Segment Start: Supplied information

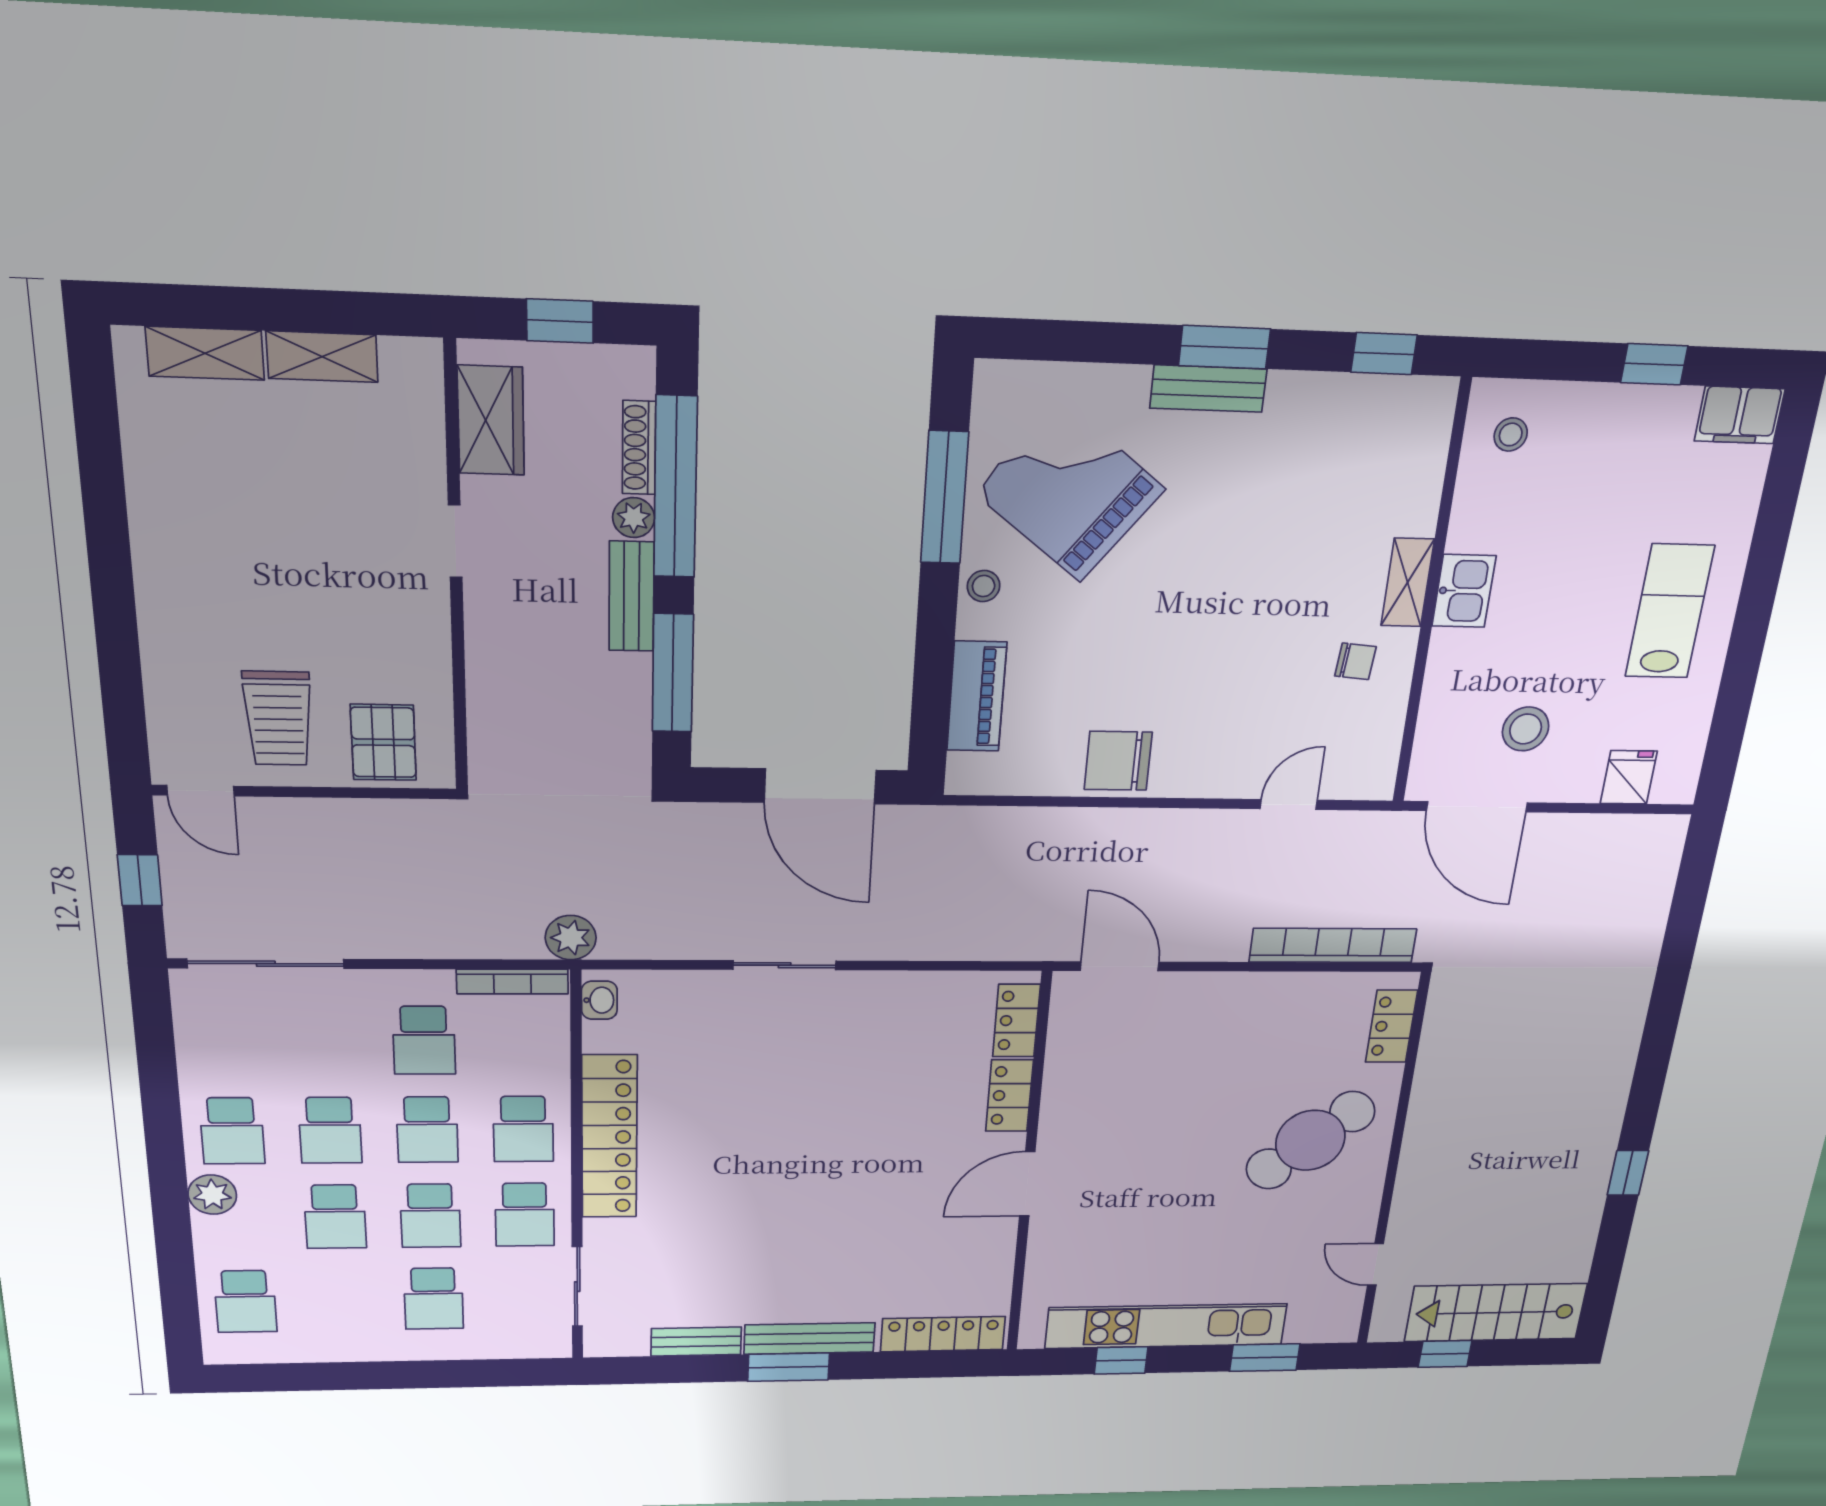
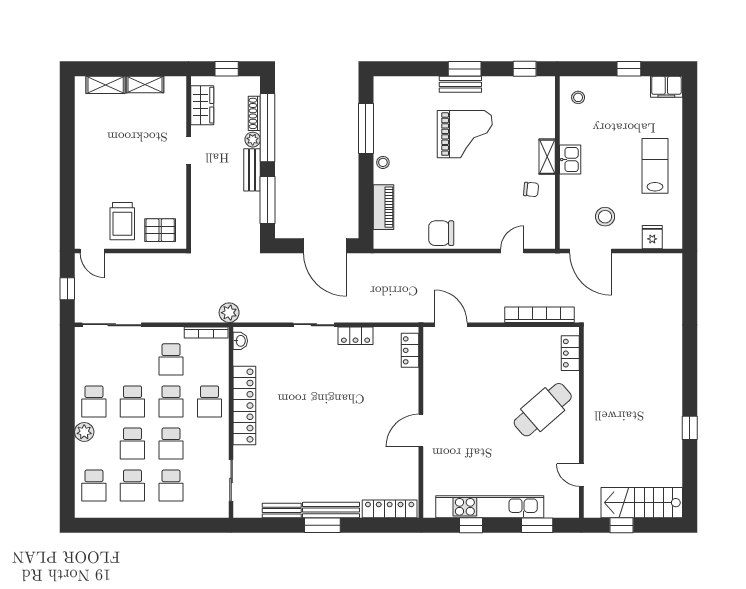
grand piano: (1070, 491) -> (465, 134), moved, turned 142
pallet: (383, 742) -> (160, 230), turned 90
locker: (1009, 1096) -> (356, 336), moved, turned -90
school desk: (525, 1215) -> (132, 486), moved

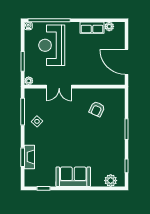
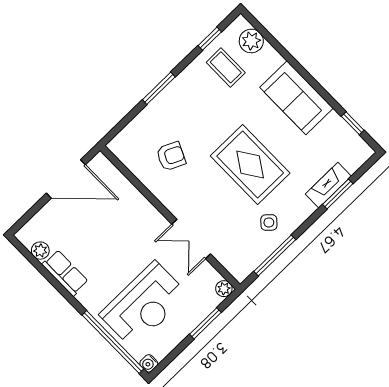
door: (127, 62) -> (66, 179), hinge flipped
double door: (59, 87) -> (191, 239), swing flipped
rug: (65, 135) -> (250, 164), added
coffee table: (110, 161) -> (226, 67), added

Segment End: Supplied information

Task goal:
Among the entries, count the lines that hold "moved". Reply with the count only.

The completed task:
3